─── Material provided

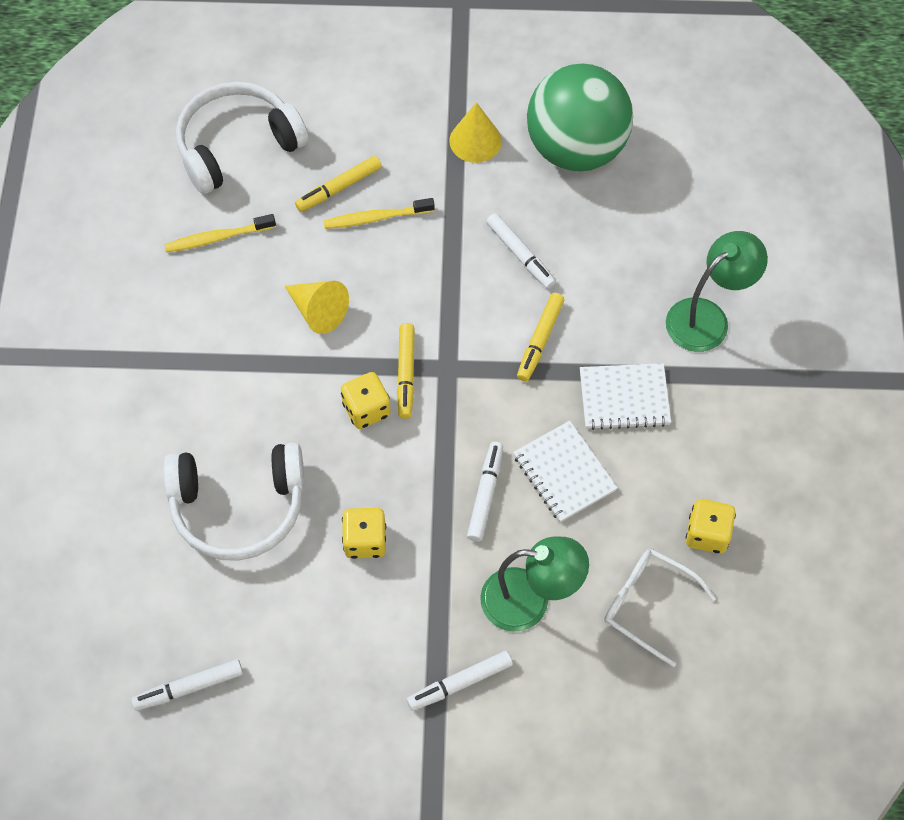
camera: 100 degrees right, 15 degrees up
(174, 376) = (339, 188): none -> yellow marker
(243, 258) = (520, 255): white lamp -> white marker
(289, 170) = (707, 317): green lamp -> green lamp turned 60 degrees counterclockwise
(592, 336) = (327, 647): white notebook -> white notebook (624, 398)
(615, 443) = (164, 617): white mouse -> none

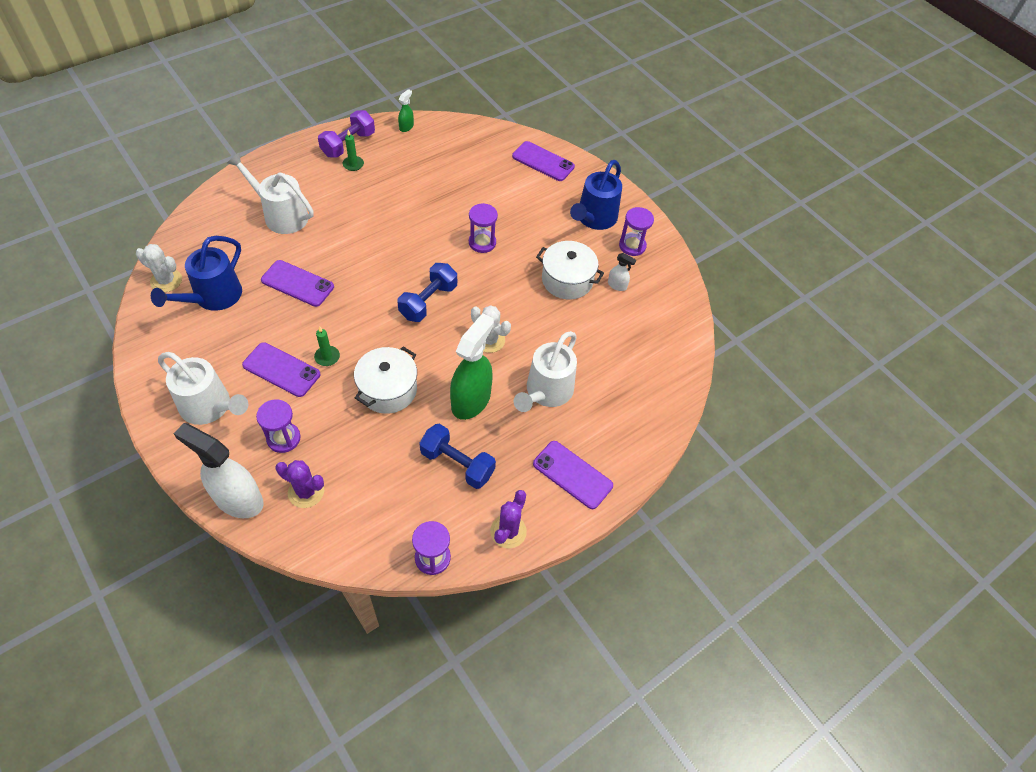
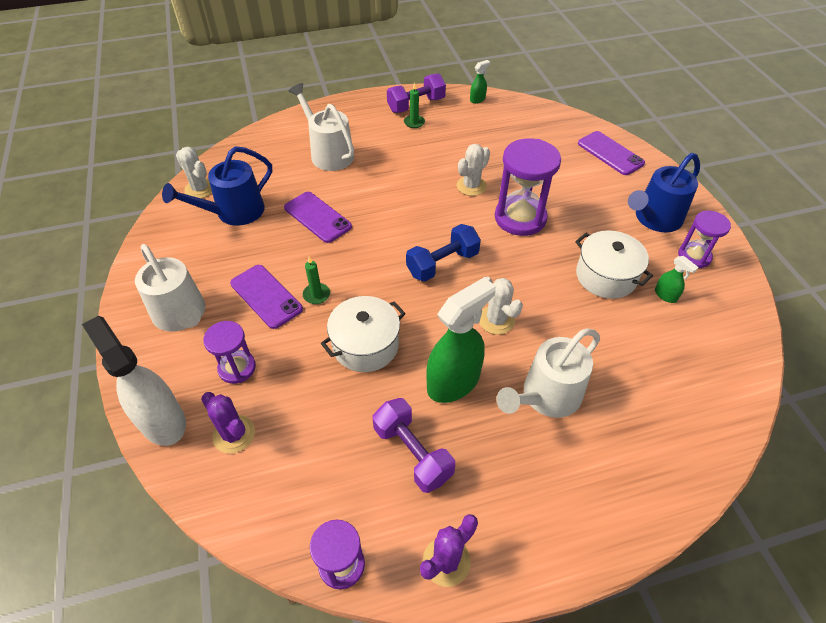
camera: 25 degrees right, 5 degrees down
(429, 220) = (471, 186): none -> white cactus
(457, 464) = (412, 453): blue dumbbell -> purple dumbbell
(482, 243) = (520, 218): purple hourglass -> purple hourglass, size x1.70
(572, 475) = (551, 511): purple phone -> none
(617, 285) = (665, 295): white spray bottle -> green spray bottle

──────

** Activity **
In the entries above, count the lines that contain the string "lamp" and reply with the number only.

** Solution to this problem **
2